> [WORK REQUEST]: For this exercise, reproduce only the lines from the one holding "Lumco: [671,62,702,93] ->" through the final line of the data below, exactly, and omit pictures.

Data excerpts
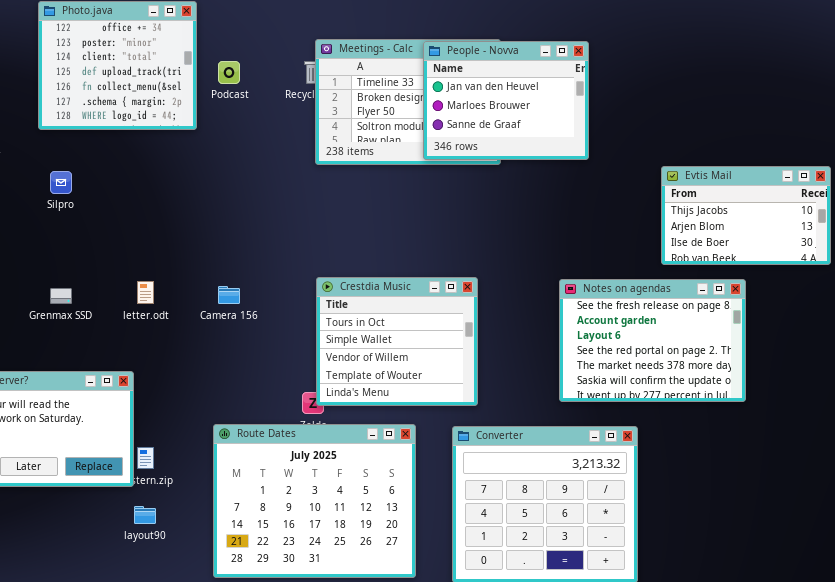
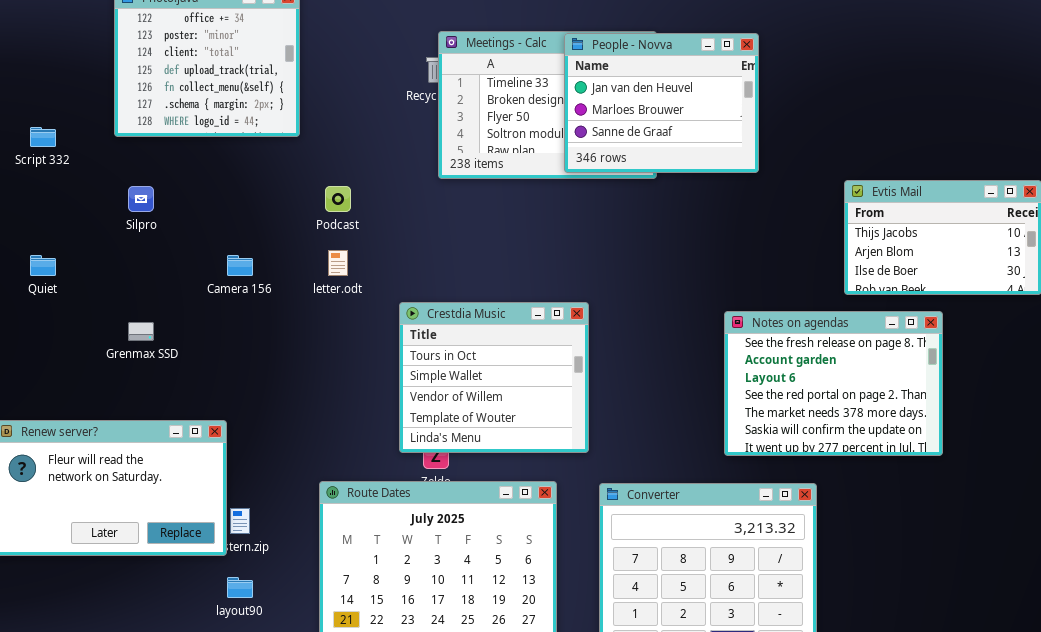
Podcast: [218,61,240,84] -> [325,186,351,212], moved
Crestdia Music: [316,277,478,406] -> [399,302,589,453], moved
letter.odt: [137,281,154,304] -> [328,250,348,276], moved
Camera 156: [218,286,240,304] -> [227,255,253,276], moved

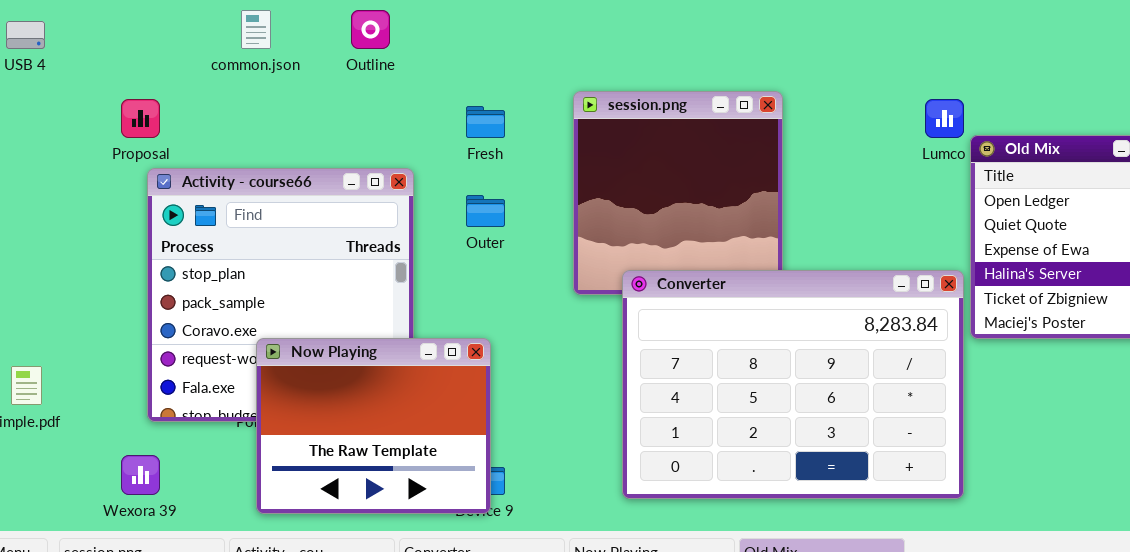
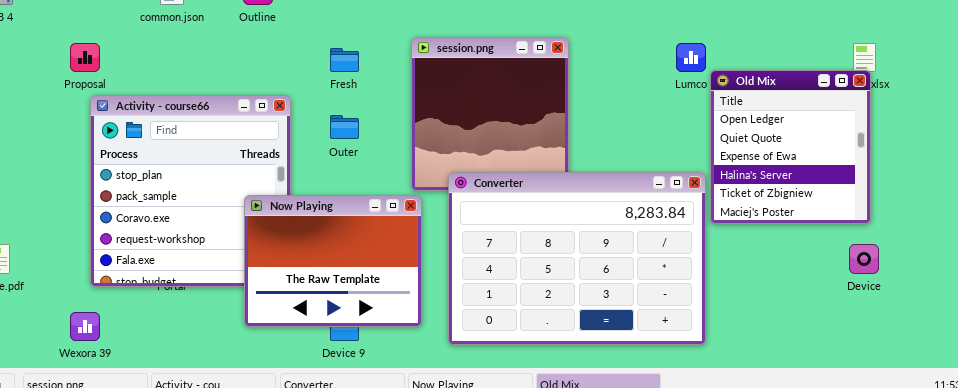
Now Playing: [256,338,491,514] -> [244,195,422,327], moved

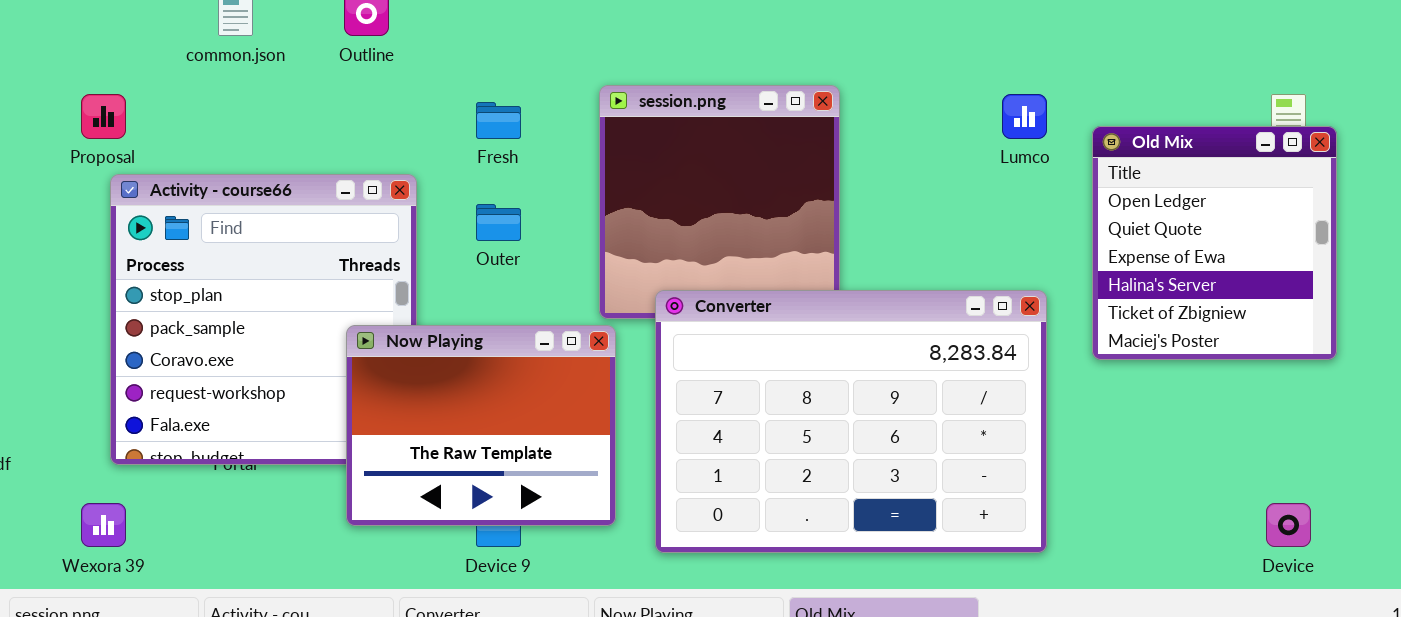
Old Mix: [710,70,871,224] -> [1092,126,1337,360], moved
Device: [849,244,879,274] -> [1266,503,1311,547], moved

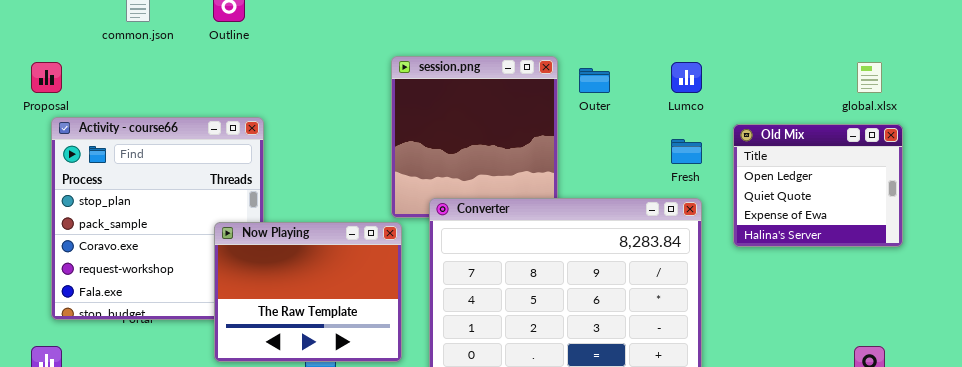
Fresh: [476,102,521,139] -> [671,139,702,164], moved
Old Mix: [1092,126,1337,360] -> [733,124,903,247], resized
Outer: [476,204,521,241] -> [579,68,610,93], moved

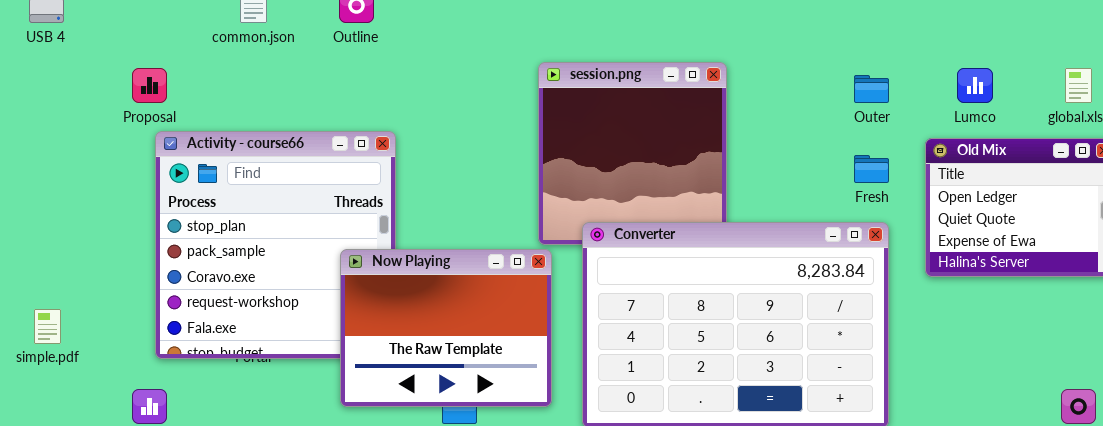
Lumco: [671,62,702,93] -> [957,68,993,103], moved
Outer: [579,68,610,93] -> [854,75,889,103], moved

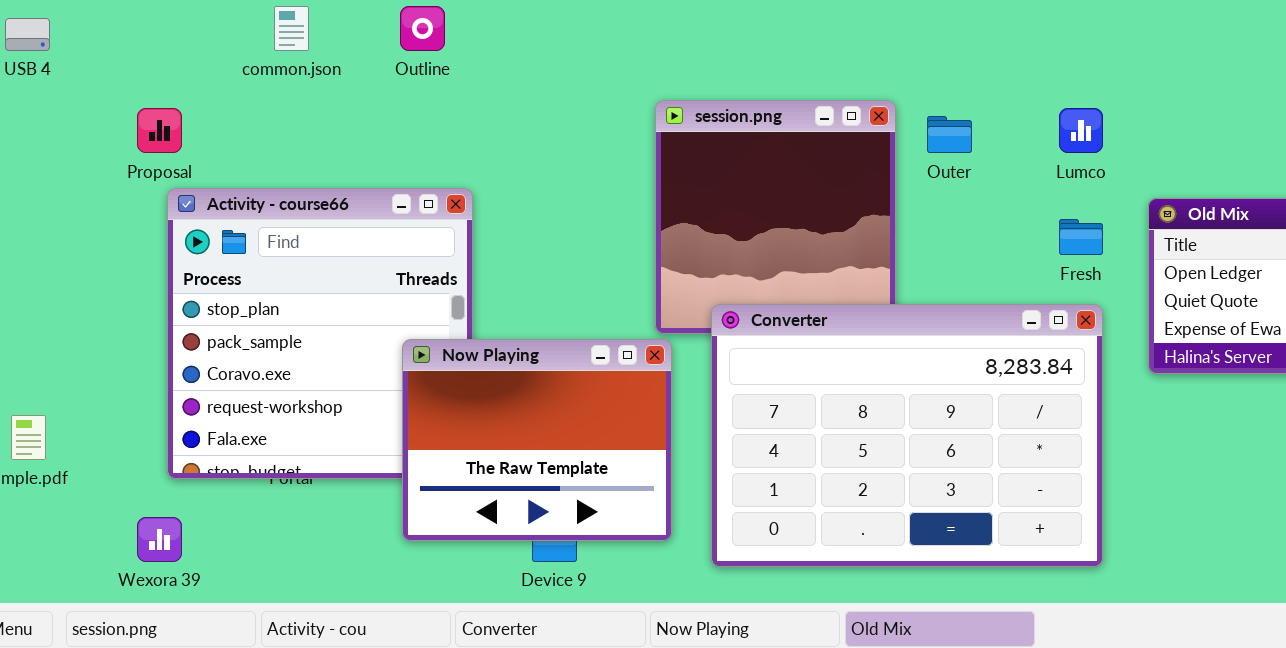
Lumco: [957,68,993,103] -> [1059,108,1103,153], moved
Outer: [854,75,889,103] -> [927,116,972,153], moved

> [YOUR RESPONSE]:
Lumco: [671,62,702,93] -> [957,68,993,103], moved
Outer: [579,68,610,93] -> [854,75,889,103], moved

Lumco: [957,68,993,103] -> [1059,108,1103,153], moved
Outer: [854,75,889,103] -> [927,116,972,153], moved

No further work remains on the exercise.